Report each line of the records where "white" occurs.

BEGIN

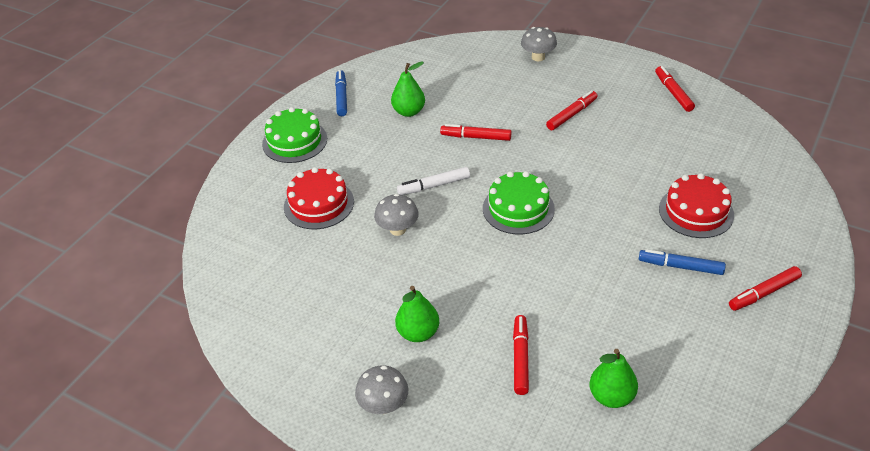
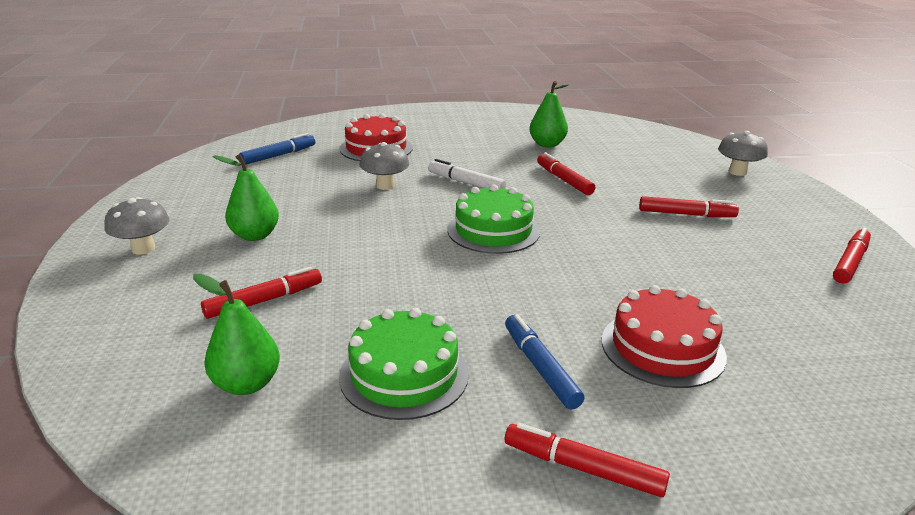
camera: 50 degrees right, 15 degrees down
green cake [262,107,327,163] -> green cake moved to [339,308,469,420]
blue marker [335,70,347,116] -> blue marker moved to [239,133,315,165]

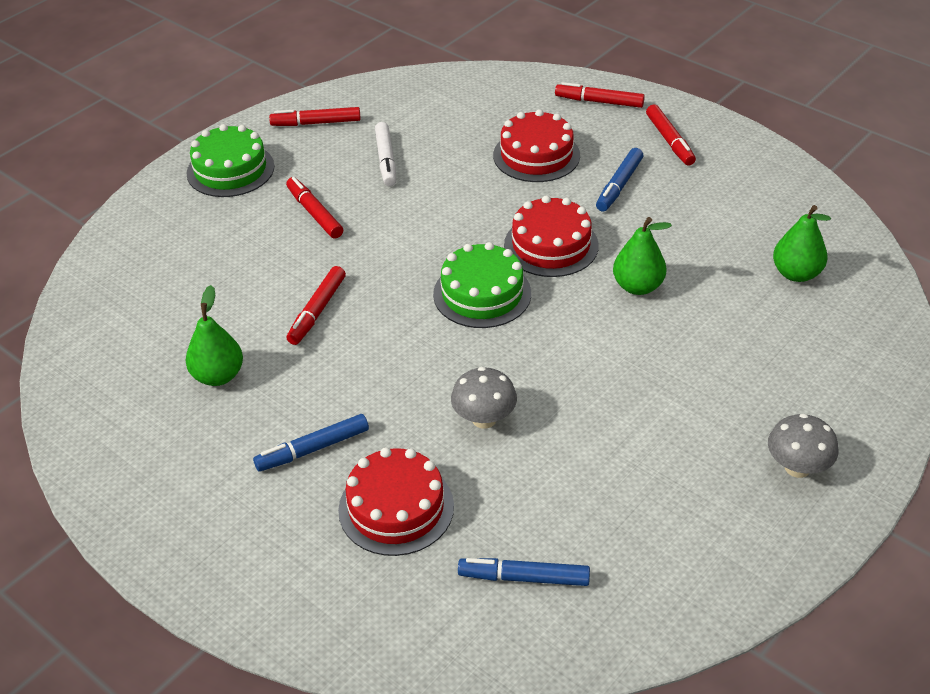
camera: 130 degrees left, 15 degrees up
red marker [201,267,322,319] -> red marker moved to [555,82,645,108]
green pear [213,154,279,241] -> green pear moved to [613,217,672,295]
green cake [339,308,469,420] -> green cake moved to [186,124,274,197]
white marker [428,159,506,189] -> white marker moved to [375,122,396,187]
grey mushroom [718,131,768,176] -> none
none -> blue marker [253,414,369,472]
none -> red cake [504,196,599,277]

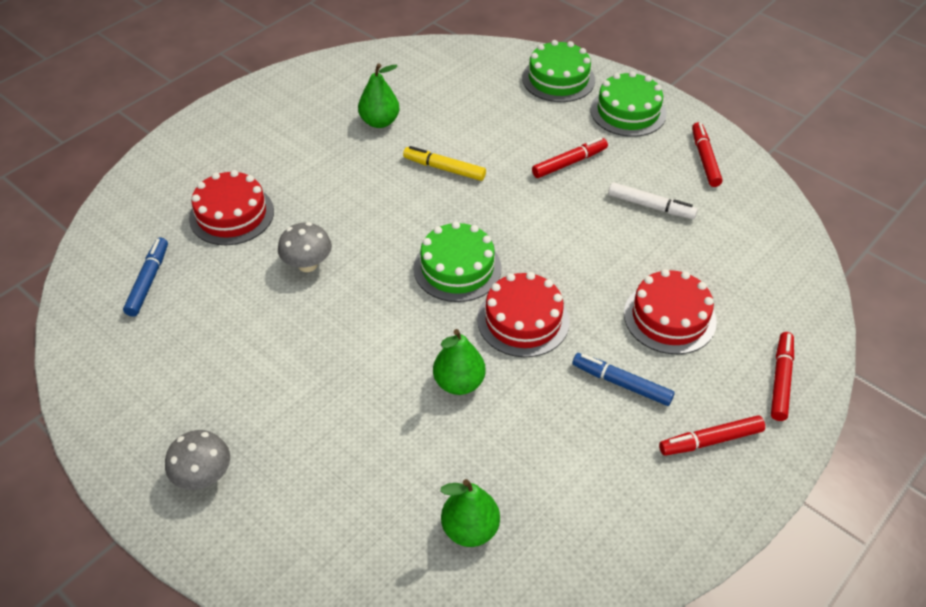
camera: 90 degrees right, 5 degrees up
blue marker [253,414,369,472] -> none
red marker [287,266,346,345] -> yellow marker [403,146,486,181]
white marker [375,122,396,187] -> white marker turned 150 degrees counterclockwise [608,182,698,219]
none -> green cake [522,40,595,102]

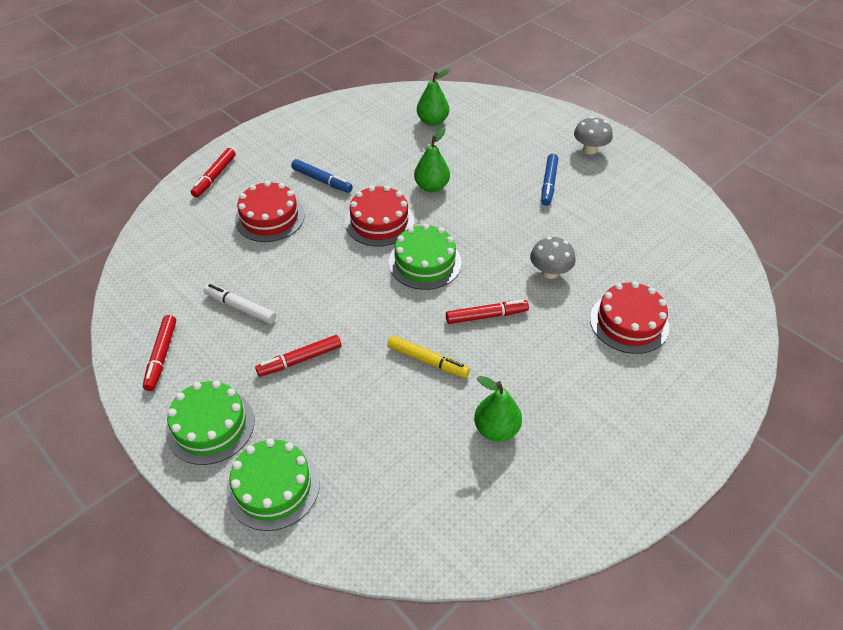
camera: 175 degrees left, 0 degrees up
blue marker [123,238,168,317] -> blue marker moved to [541,154,558,206]
red marker [659,415,765,456] -> red marker moved to [446,300,529,324]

END

[Answer space]
white marker [428,159,506,189] -> white marker moved to [375,122,396,187]
white marker [375,122,396,187] -> white marker turned 150 degrees counterclockwise [608,182,698,219]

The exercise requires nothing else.